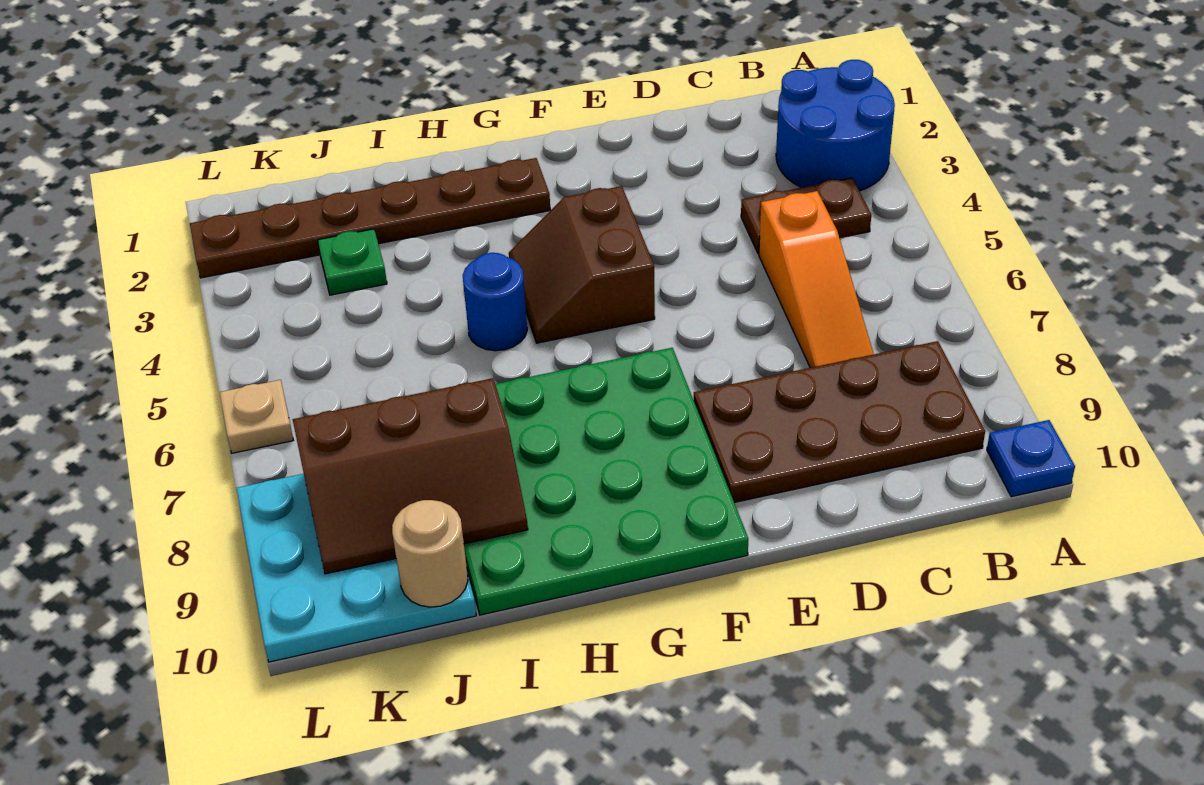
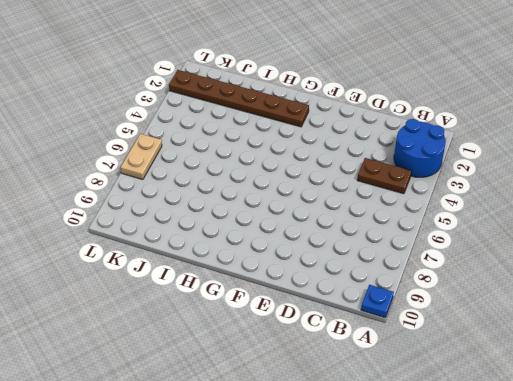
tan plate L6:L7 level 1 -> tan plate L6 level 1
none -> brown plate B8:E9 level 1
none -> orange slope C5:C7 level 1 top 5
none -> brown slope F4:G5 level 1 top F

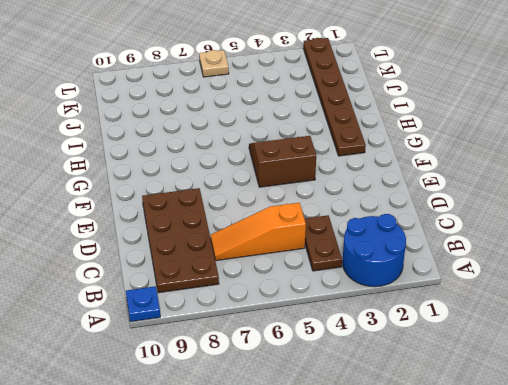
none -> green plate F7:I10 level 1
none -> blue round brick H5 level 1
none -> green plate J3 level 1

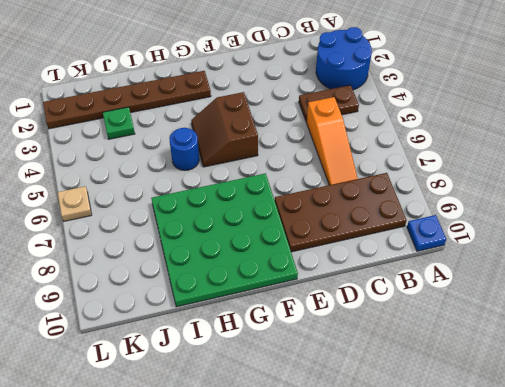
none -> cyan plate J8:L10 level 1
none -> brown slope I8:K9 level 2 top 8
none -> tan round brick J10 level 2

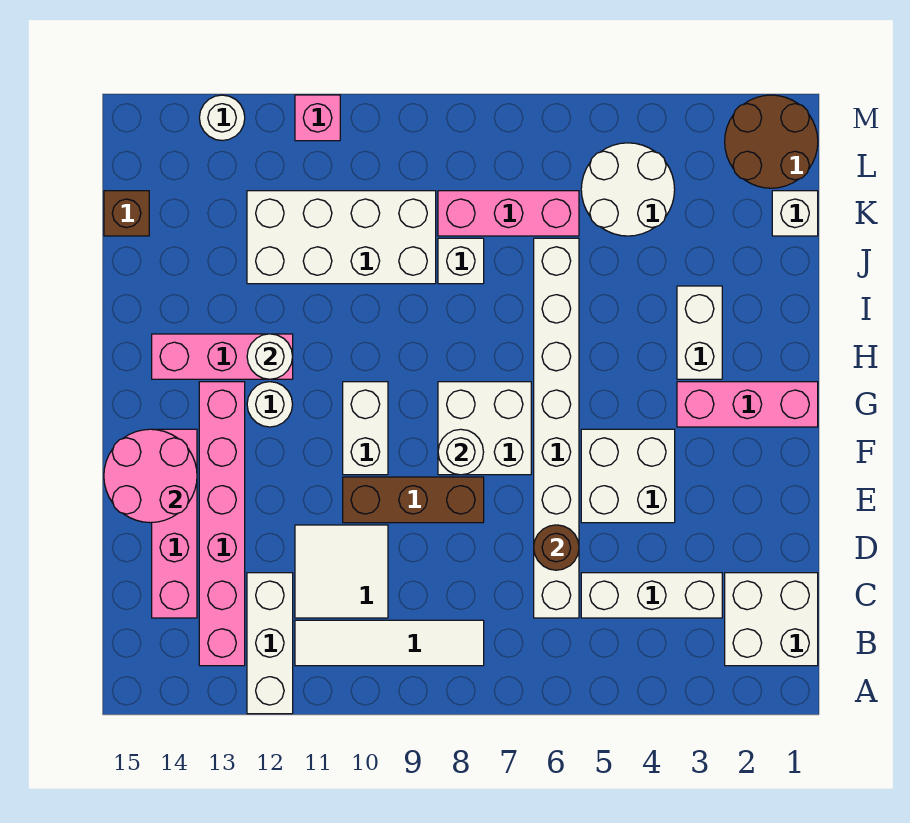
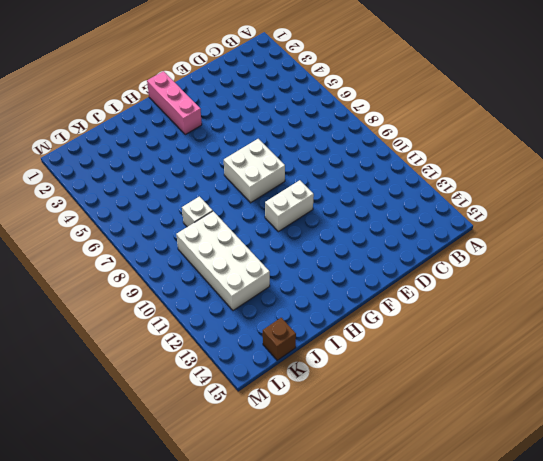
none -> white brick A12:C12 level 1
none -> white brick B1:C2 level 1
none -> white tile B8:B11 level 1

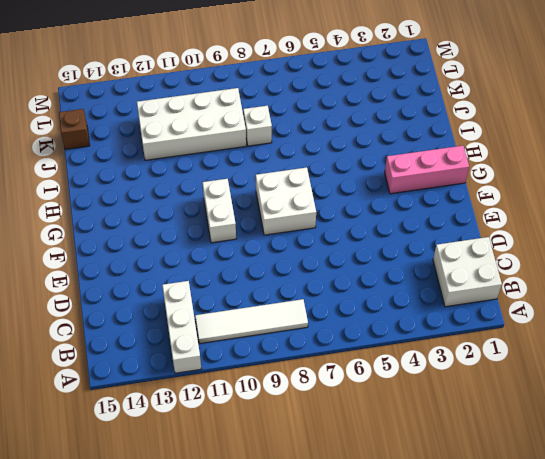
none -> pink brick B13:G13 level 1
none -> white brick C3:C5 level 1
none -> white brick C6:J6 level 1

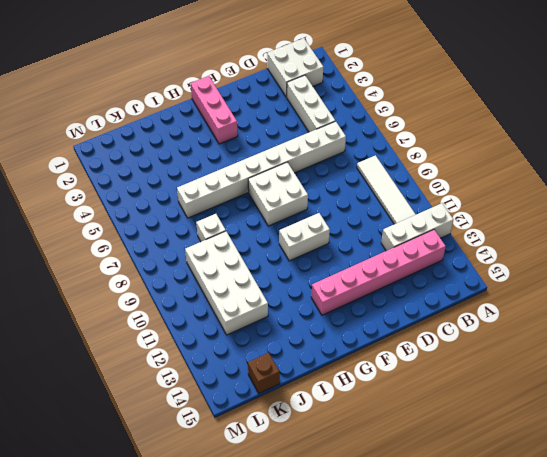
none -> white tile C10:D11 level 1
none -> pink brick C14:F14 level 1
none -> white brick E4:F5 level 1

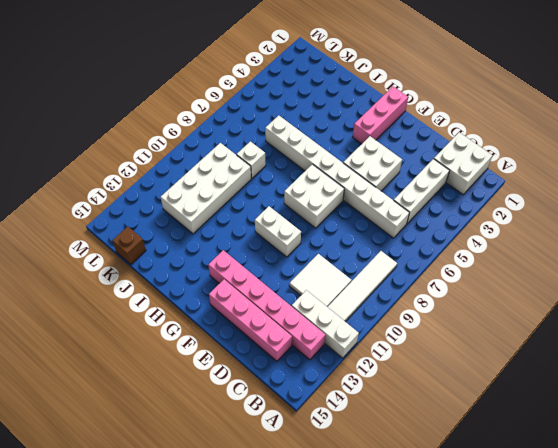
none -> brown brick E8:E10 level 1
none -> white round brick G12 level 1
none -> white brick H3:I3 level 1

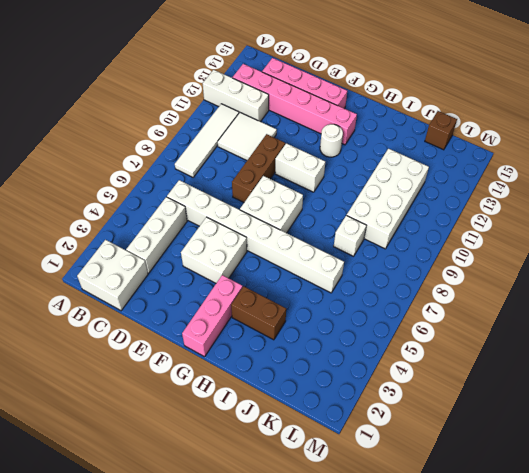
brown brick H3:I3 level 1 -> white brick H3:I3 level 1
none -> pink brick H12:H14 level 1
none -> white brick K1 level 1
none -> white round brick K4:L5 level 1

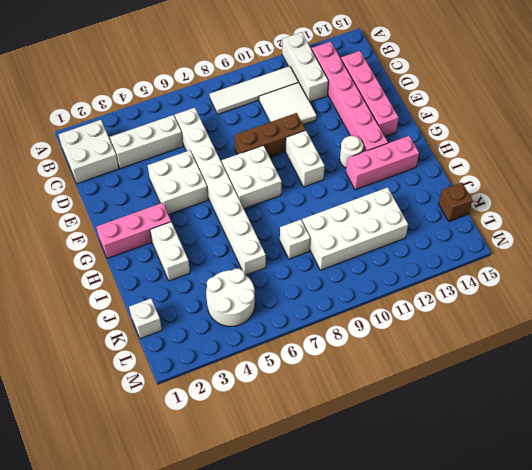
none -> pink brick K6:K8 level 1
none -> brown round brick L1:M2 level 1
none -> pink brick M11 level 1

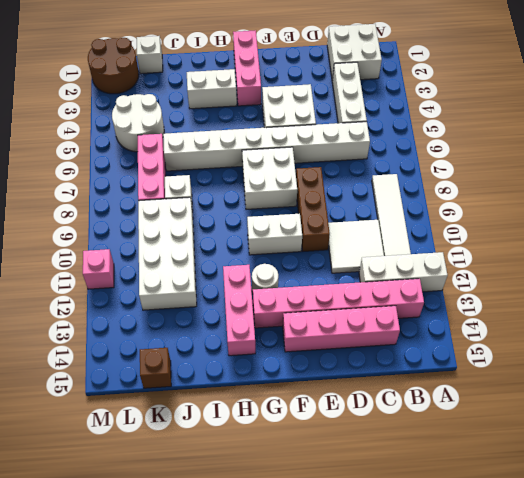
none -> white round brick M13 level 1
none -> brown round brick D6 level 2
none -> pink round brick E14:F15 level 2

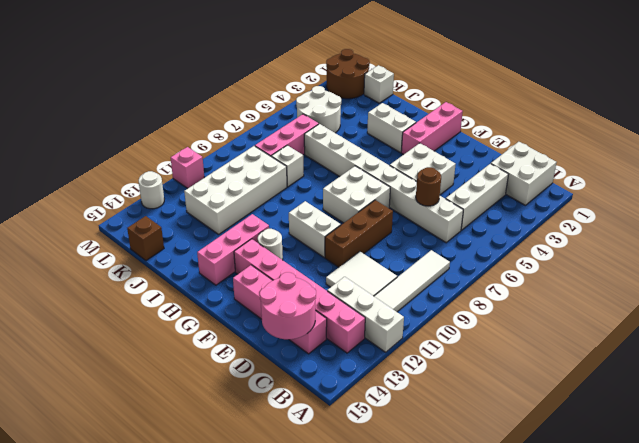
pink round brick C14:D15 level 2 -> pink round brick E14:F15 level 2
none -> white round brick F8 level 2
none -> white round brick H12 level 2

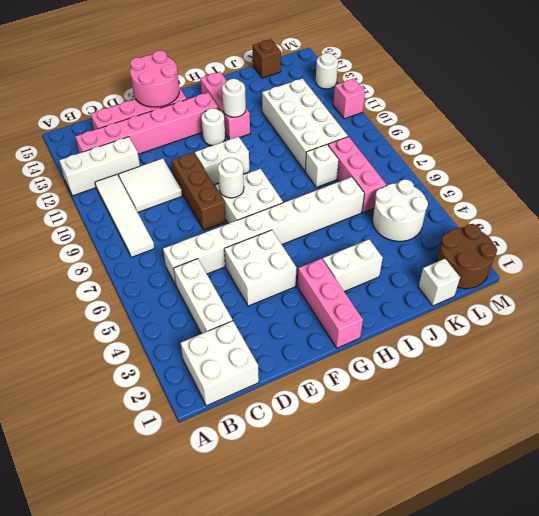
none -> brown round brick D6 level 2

============

§ **WHAT TO WORK ON**
Look through the data above for the word "pink". Report each line where it occurs.

§ **RESPONSE BELOW**
none -> pink brick B13:G13 level 1
none -> pink brick C14:F14 level 1
none -> pink brick H12:H14 level 1
none -> pink brick K6:K8 level 1
none -> pink brick M11 level 1
none -> pink round brick E14:F15 level 2
pink round brick C14:D15 level 2 -> pink round brick E14:F15 level 2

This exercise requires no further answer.